**What the task asks:** Among the entries below, find the lines holding "brick" and copy them.

BEGIN Data supplied

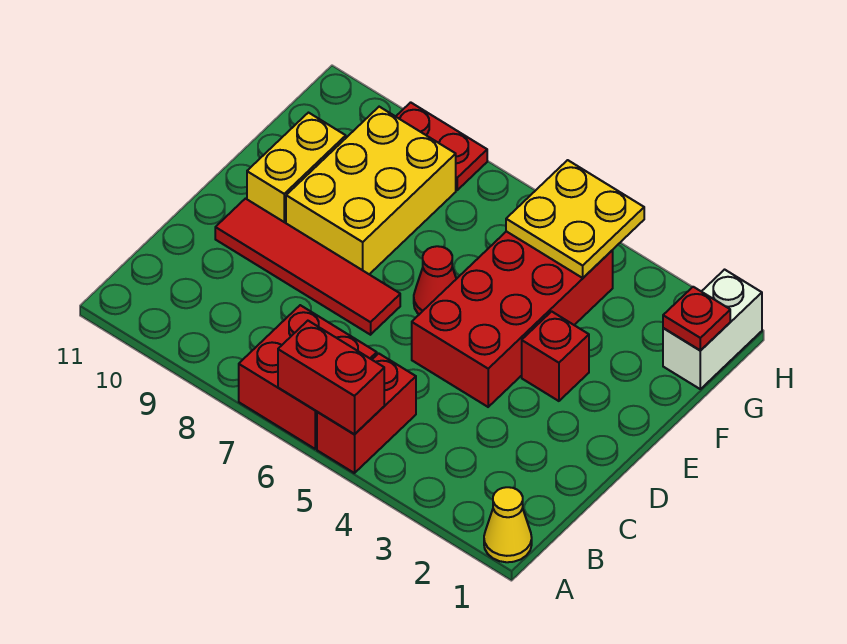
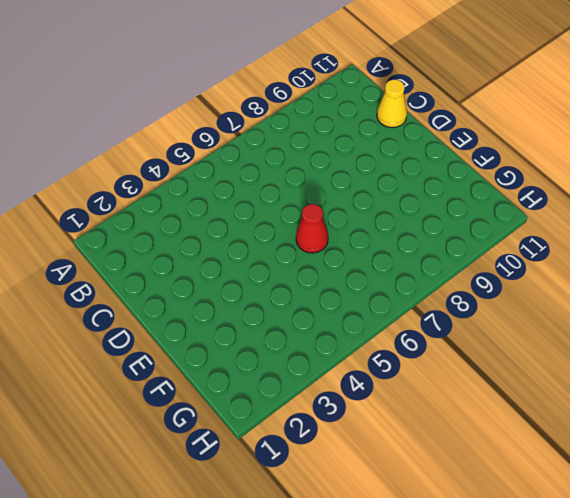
yellow cone C11 level 1 -> yellow cone A1 level 1
none -> red brick A5:B5 level 1
none -> red brick A6:B7 level 1
none -> red brick D4:G5 level 1

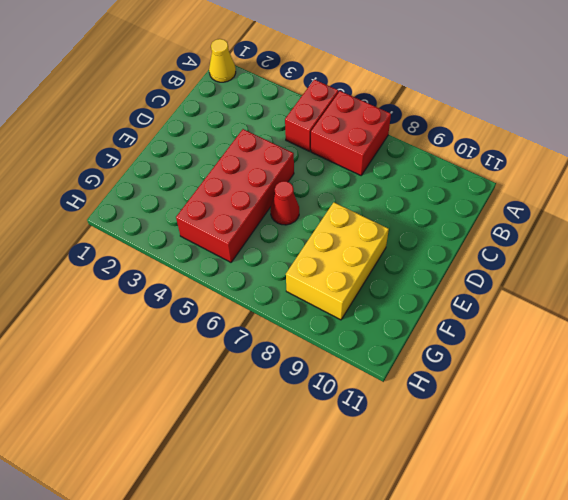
none -> red tile D7:D10 level 1
none -> red brick E3 level 1
none -> yellow brick E10:F10 level 1

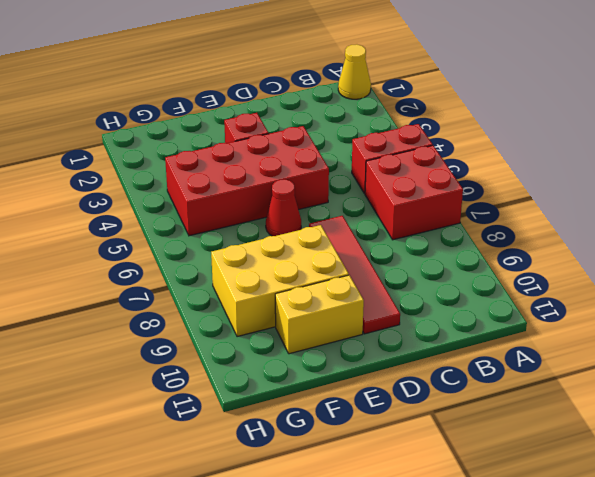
none -> white brick G1:H1 level 1
none -> red plate H8:H9 level 1
none -> red brick A5:A6 level 2

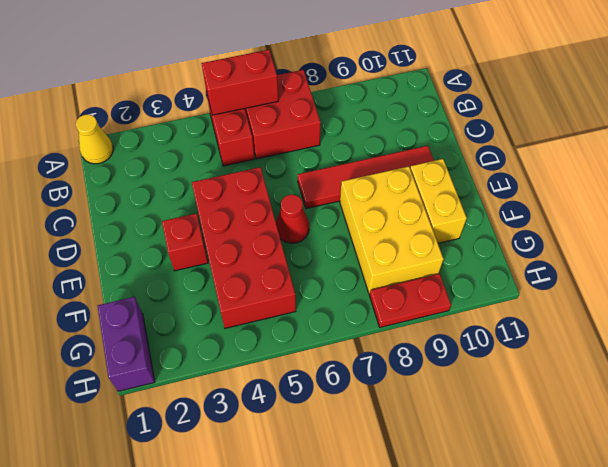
purple brick G1:H1 level 1 -> white brick G1:H1 level 1
none -> red plate G1 level 2
none -> yellow plate G4:H5 level 2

END Data supplied

**Solution to the problem:**
none -> red brick A5:B5 level 1
none -> red brick A6:B7 level 1
none -> red brick D4:G5 level 1
none -> red brick E3 level 1
none -> yellow brick E10:F10 level 1
none -> white brick G1:H1 level 1
none -> red brick A5:A6 level 2
purple brick G1:H1 level 1 -> white brick G1:H1 level 1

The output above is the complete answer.